Supplied material:
——
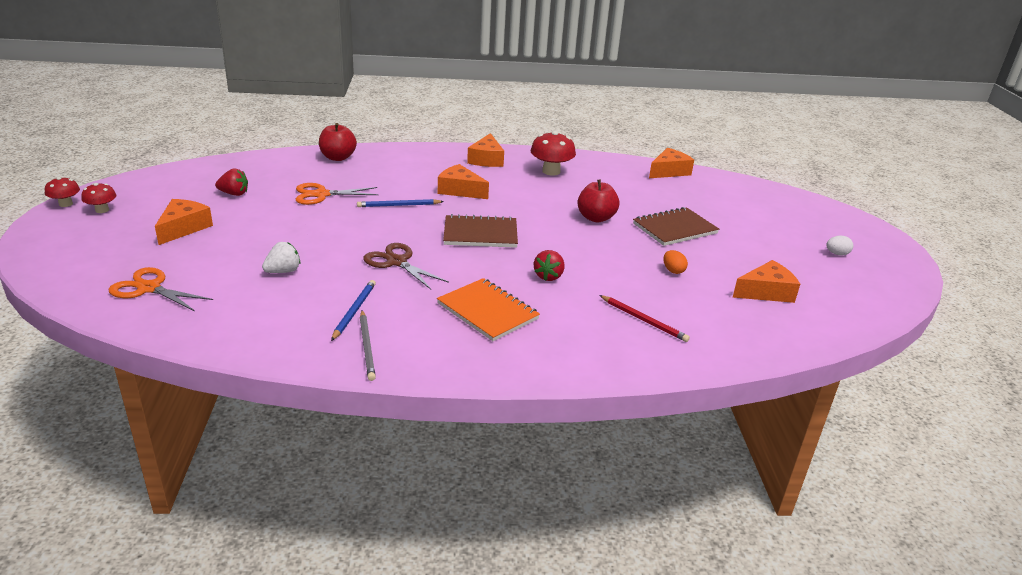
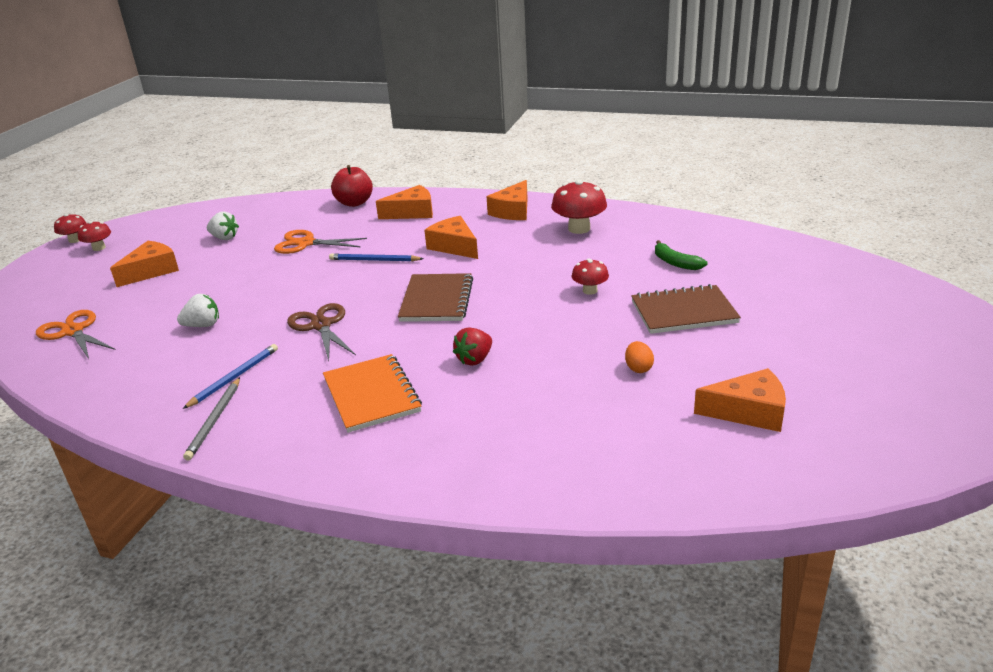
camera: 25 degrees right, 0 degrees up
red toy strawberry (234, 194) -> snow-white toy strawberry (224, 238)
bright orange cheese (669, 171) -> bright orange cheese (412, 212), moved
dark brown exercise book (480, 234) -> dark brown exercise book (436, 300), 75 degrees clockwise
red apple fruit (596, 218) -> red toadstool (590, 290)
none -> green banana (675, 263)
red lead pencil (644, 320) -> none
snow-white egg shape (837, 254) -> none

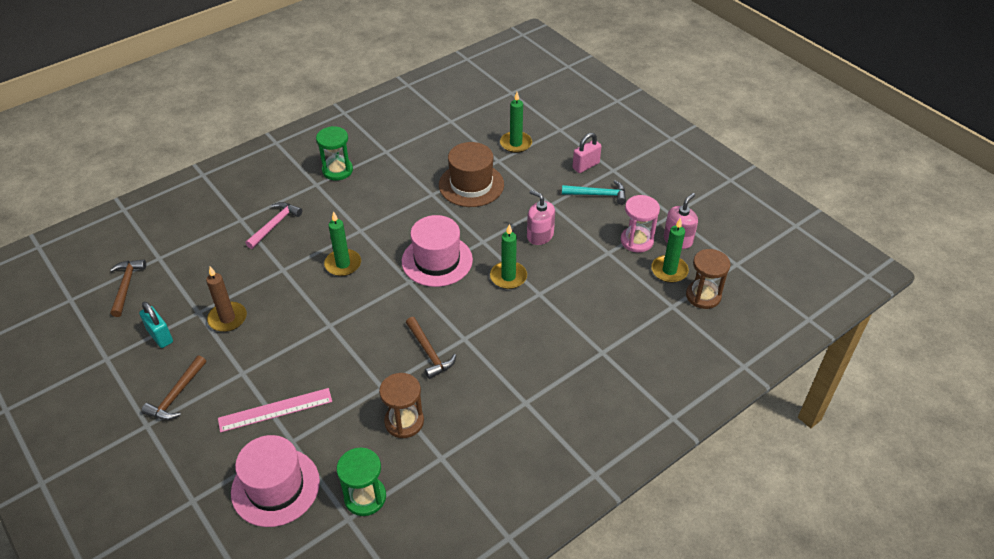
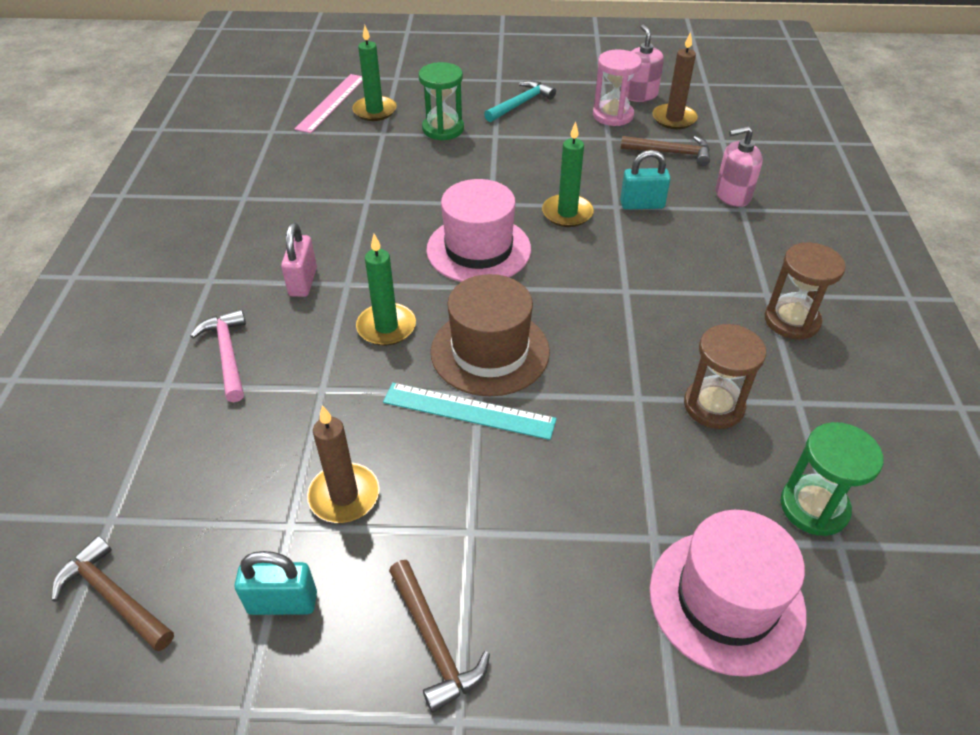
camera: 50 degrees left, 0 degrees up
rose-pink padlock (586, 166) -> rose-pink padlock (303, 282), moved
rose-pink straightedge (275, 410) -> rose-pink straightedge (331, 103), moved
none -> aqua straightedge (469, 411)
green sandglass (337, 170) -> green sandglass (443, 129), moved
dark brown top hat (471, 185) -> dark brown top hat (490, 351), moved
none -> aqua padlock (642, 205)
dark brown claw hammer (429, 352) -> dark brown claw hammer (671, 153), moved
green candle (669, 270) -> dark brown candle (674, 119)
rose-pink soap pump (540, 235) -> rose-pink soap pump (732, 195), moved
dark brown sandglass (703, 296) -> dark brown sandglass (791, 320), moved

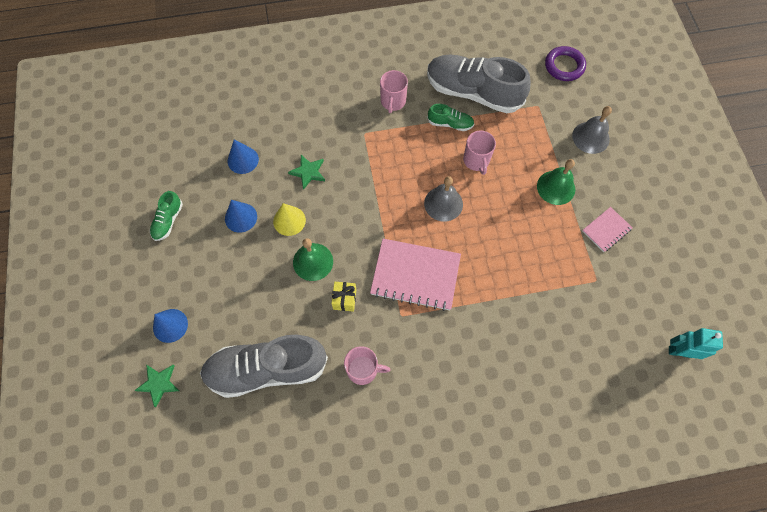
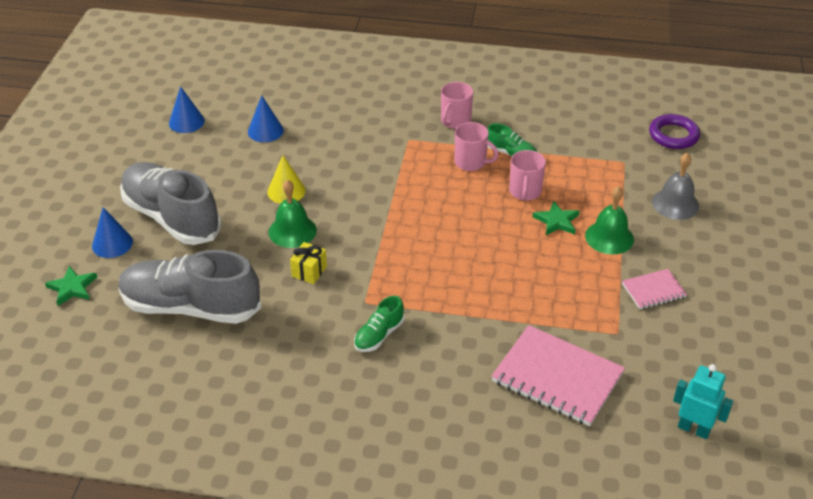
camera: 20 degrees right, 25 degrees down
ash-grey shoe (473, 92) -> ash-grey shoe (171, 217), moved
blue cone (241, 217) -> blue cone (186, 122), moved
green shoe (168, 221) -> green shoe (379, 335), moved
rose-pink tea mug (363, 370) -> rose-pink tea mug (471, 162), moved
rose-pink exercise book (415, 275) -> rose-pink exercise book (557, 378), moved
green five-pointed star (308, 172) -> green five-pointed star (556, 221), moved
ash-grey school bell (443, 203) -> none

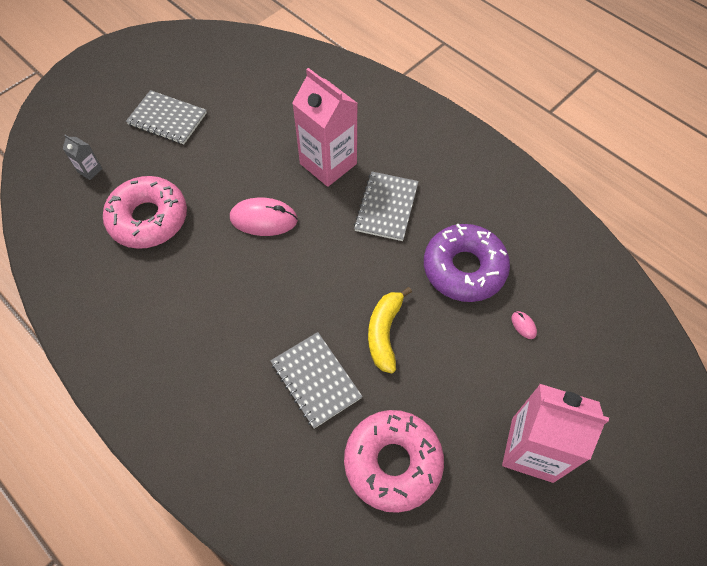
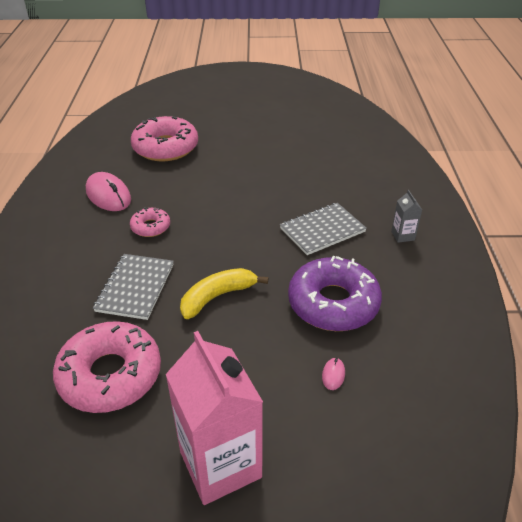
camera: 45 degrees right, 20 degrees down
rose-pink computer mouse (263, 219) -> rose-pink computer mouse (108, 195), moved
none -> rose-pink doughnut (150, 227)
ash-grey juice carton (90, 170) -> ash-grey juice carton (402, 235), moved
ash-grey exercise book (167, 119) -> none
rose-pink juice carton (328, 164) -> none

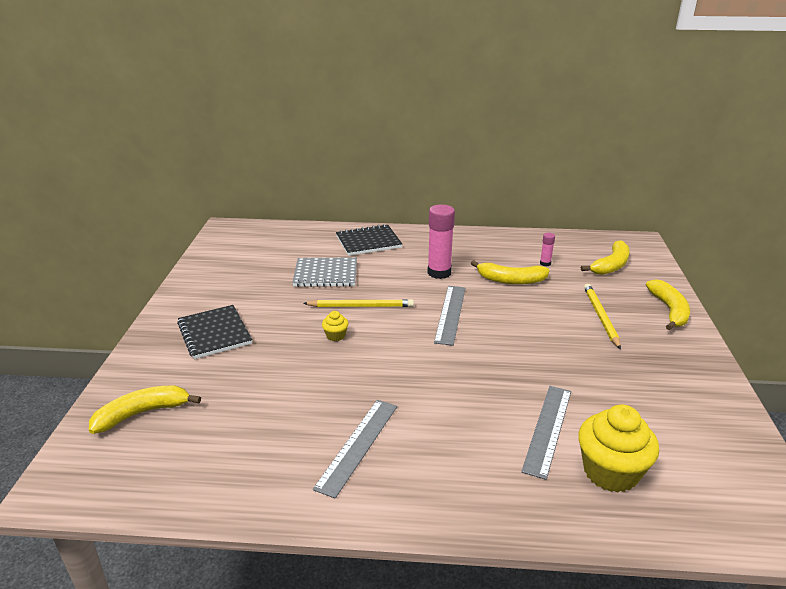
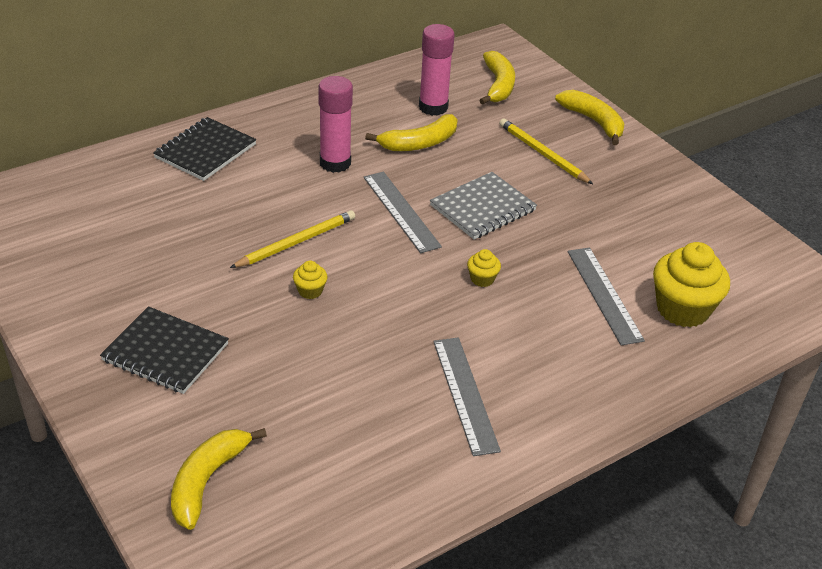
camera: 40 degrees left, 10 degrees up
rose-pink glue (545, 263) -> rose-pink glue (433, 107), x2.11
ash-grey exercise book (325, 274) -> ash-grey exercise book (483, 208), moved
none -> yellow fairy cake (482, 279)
——
Task details:
In the listing above, locate the line containing "red toy strawberry" and the line containing "red lead pencil (644, 320) -> none", then transcribe both and every line between them verbatim.

Exercise result:
red toy strawberry (234, 194) -> snow-white toy strawberry (224, 238)
bright orange cheese (669, 171) -> bright orange cheese (412, 212), moved
dark brown exercise book (480, 234) -> dark brown exercise book (436, 300), 75 degrees clockwise
red apple fruit (596, 218) -> red toadstool (590, 290)
none -> green banana (675, 263)
red lead pencil (644, 320) -> none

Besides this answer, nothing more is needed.